Reproduce the data that follows character for character, but omit its pictures.

** Opening DATA EXCERPT block **

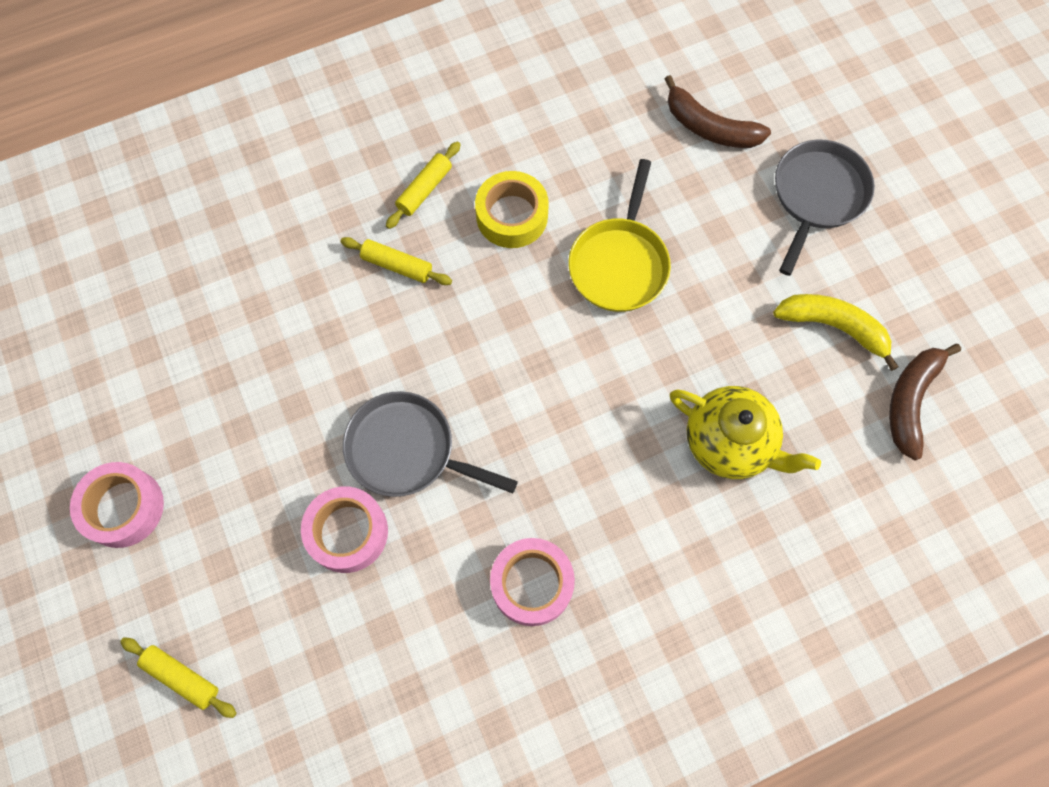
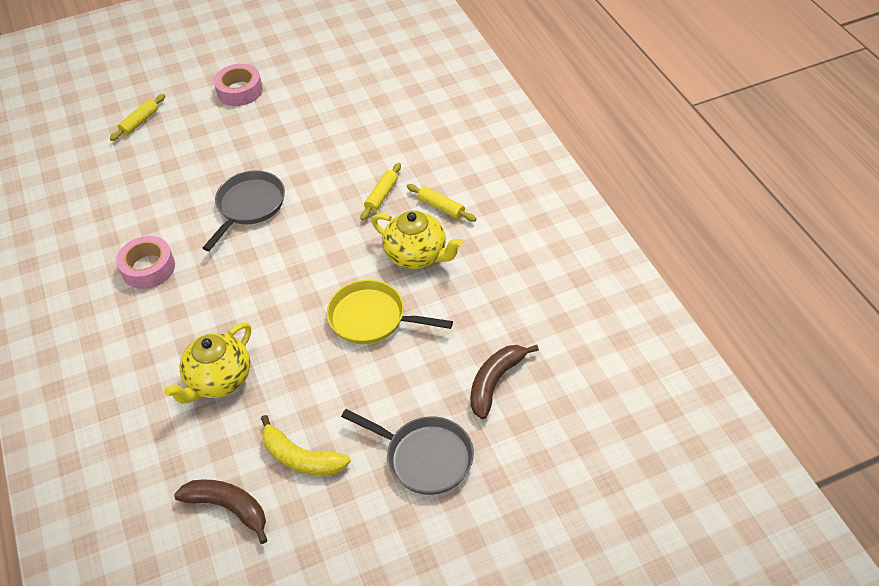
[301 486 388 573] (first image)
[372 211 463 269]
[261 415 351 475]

** Closing DATA EXCERPT block **

**PROBLEM SOLUTION**.
[301 486 388 573] (first image)
[372 211 463 269]
[261 415 351 475]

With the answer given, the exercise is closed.